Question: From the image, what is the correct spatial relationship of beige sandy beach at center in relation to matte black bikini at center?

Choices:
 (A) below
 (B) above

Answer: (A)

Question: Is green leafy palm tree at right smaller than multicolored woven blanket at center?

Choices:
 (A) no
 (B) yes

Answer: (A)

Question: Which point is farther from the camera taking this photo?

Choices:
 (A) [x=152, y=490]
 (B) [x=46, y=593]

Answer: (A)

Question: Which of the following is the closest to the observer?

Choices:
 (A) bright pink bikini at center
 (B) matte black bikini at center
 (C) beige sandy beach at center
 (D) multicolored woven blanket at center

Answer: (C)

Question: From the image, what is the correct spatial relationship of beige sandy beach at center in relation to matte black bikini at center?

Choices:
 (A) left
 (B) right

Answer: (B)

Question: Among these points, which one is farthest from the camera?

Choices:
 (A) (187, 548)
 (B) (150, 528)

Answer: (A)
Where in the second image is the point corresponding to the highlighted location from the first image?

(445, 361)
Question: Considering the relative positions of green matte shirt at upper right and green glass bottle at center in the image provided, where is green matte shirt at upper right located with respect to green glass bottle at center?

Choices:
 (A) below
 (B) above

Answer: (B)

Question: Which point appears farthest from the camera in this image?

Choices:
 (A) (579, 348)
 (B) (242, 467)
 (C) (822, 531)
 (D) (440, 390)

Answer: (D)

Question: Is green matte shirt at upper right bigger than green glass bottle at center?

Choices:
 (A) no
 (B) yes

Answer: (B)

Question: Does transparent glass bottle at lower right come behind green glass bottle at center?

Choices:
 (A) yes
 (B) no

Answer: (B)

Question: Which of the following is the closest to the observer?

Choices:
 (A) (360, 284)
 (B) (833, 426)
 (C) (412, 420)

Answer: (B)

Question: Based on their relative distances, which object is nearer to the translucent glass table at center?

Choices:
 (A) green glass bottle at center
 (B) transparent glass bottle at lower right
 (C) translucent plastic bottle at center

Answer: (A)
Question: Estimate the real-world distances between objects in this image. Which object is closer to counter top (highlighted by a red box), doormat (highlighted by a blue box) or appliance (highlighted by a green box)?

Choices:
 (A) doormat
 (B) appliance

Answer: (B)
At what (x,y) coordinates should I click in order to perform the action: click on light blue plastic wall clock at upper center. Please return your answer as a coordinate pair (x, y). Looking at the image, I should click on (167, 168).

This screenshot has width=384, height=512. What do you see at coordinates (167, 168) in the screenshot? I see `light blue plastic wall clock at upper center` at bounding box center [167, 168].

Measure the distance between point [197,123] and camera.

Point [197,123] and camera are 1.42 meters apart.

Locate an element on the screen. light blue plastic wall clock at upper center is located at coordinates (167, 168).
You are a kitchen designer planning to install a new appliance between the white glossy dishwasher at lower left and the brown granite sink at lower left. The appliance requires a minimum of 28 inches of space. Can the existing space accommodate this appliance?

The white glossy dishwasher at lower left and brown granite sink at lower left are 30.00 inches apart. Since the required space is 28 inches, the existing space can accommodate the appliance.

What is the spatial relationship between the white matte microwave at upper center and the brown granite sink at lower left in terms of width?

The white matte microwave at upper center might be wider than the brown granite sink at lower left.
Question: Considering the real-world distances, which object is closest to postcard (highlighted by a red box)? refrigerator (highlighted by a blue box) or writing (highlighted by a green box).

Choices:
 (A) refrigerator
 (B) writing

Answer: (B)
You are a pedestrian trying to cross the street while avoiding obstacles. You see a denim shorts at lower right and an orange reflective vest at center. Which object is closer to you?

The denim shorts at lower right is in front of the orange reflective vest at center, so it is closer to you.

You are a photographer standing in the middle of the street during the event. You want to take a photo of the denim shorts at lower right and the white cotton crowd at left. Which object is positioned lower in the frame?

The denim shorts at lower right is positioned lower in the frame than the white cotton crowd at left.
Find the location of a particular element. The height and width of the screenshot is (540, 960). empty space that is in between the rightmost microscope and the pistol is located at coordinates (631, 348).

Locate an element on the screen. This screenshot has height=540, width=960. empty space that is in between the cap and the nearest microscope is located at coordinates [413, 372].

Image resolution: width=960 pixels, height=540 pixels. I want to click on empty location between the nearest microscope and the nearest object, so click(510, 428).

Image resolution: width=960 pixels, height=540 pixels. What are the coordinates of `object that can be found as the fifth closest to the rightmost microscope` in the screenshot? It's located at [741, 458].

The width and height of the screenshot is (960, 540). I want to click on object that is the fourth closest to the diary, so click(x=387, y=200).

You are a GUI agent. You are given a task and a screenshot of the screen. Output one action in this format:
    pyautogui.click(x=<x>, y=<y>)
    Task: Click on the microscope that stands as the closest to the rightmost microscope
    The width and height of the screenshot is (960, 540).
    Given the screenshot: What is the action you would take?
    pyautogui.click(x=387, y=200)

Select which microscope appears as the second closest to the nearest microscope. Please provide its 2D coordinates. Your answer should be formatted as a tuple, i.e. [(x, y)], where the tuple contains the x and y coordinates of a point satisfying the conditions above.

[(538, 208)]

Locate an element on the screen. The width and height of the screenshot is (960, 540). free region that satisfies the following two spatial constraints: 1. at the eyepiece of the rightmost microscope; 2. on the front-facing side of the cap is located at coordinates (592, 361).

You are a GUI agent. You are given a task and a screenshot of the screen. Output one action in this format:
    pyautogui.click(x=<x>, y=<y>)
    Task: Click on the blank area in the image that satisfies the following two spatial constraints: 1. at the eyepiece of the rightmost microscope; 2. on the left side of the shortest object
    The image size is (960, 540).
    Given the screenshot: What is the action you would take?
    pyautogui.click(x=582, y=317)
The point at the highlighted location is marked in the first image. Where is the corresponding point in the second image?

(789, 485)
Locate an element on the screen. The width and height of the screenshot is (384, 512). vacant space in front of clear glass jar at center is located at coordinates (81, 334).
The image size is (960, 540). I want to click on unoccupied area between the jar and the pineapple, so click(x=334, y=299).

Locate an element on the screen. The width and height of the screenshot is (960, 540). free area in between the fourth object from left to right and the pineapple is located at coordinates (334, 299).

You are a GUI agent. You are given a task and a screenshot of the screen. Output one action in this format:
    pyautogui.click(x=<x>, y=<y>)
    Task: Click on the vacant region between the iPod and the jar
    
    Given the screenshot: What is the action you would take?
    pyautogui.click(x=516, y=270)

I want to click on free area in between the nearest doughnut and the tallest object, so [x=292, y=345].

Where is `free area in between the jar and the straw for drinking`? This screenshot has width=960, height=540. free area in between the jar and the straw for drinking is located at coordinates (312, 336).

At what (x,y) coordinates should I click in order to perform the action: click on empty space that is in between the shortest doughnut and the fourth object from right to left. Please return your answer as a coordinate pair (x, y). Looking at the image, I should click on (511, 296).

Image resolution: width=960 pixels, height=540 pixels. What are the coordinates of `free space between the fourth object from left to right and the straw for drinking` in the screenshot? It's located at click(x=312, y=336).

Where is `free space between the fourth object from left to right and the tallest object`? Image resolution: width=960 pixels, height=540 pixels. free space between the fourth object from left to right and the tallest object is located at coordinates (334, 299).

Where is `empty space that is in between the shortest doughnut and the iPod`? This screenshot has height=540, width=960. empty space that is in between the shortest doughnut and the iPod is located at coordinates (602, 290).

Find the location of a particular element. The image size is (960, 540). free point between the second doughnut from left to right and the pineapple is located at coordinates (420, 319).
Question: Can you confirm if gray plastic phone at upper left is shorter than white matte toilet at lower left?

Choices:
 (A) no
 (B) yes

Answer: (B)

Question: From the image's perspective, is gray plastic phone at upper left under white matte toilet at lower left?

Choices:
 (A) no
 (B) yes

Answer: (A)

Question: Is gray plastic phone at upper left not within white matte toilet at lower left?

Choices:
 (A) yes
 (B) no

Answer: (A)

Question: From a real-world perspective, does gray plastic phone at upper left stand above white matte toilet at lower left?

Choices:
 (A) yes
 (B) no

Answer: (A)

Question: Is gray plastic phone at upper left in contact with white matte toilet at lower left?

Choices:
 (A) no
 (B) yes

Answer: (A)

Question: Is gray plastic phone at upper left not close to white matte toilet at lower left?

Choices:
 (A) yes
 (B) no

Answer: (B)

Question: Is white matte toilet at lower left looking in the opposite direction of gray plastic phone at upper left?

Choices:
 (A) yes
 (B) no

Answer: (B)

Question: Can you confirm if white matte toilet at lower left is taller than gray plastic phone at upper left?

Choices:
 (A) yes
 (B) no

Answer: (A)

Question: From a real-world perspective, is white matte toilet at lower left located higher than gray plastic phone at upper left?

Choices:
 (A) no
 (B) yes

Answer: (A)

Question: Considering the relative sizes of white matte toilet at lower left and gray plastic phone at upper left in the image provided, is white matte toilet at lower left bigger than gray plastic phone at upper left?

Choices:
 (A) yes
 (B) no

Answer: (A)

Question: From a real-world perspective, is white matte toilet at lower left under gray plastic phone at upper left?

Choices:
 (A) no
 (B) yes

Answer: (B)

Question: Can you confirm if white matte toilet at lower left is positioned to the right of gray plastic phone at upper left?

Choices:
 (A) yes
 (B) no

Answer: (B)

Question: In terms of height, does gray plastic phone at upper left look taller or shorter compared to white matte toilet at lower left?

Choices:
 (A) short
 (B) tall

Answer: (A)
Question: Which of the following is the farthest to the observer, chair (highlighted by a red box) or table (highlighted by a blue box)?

===============

[REQUIRED WORK]
Count the lines in the data above that contain the word "refrigerator", and give only that number.

[REPLY]
2